BEGIN The data

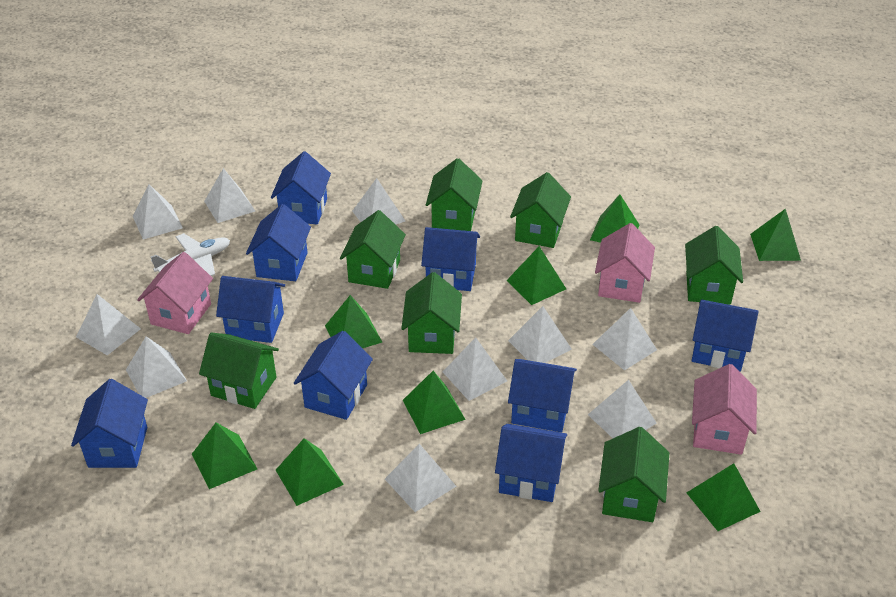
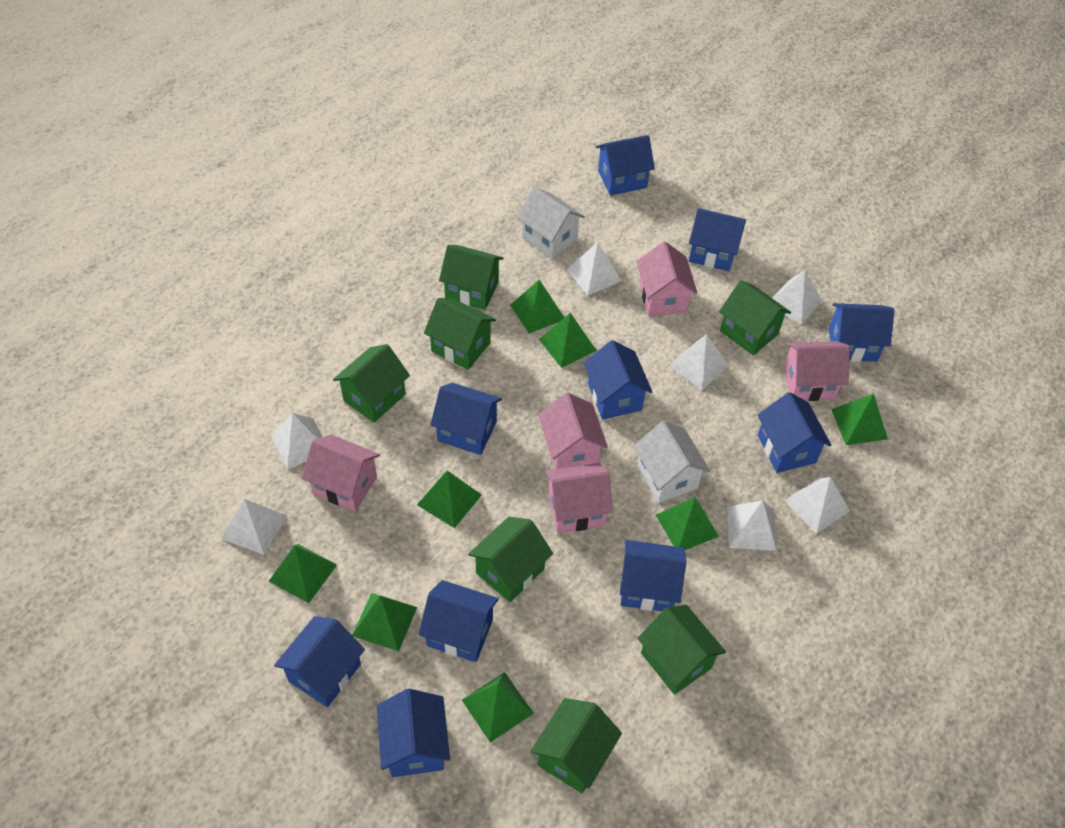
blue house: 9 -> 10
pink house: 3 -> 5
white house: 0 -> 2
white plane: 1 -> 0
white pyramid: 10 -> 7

END The data
BEGIN The data

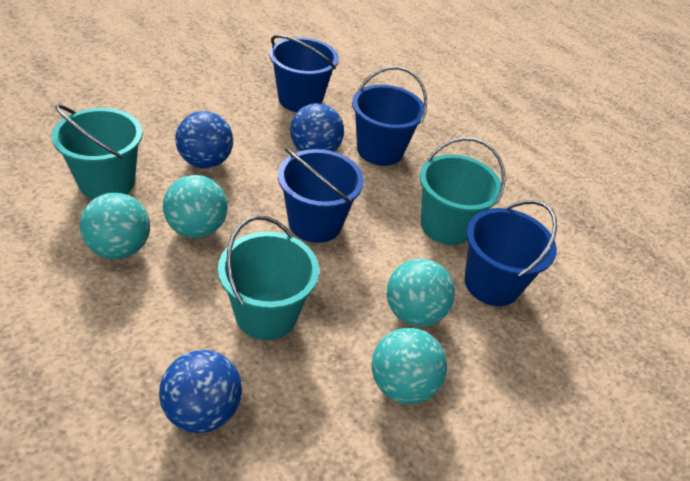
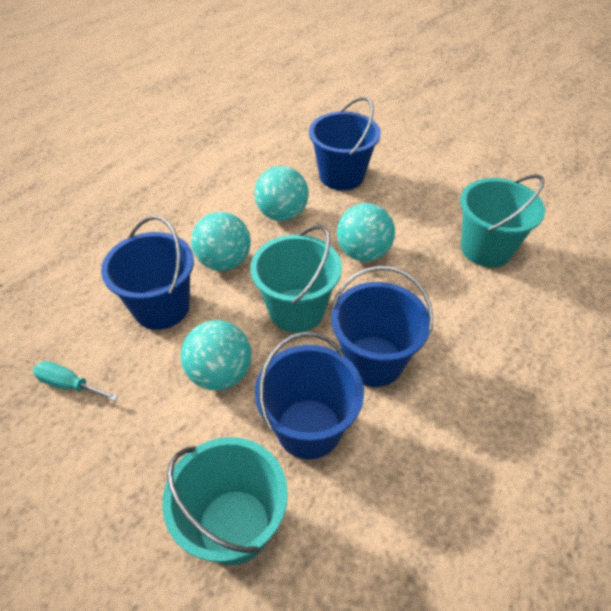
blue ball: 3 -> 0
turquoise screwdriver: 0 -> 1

END The data

▸ **What you are asked to do**
The answer is the lines above between the line holding "pink house: 3 -> 5" and the line holding "white pyramid: 10 -> 7", inclusive, each written out exactly, and no others.

▸ **Response to the task**
pink house: 3 -> 5
white house: 0 -> 2
white plane: 1 -> 0
white pyramid: 10 -> 7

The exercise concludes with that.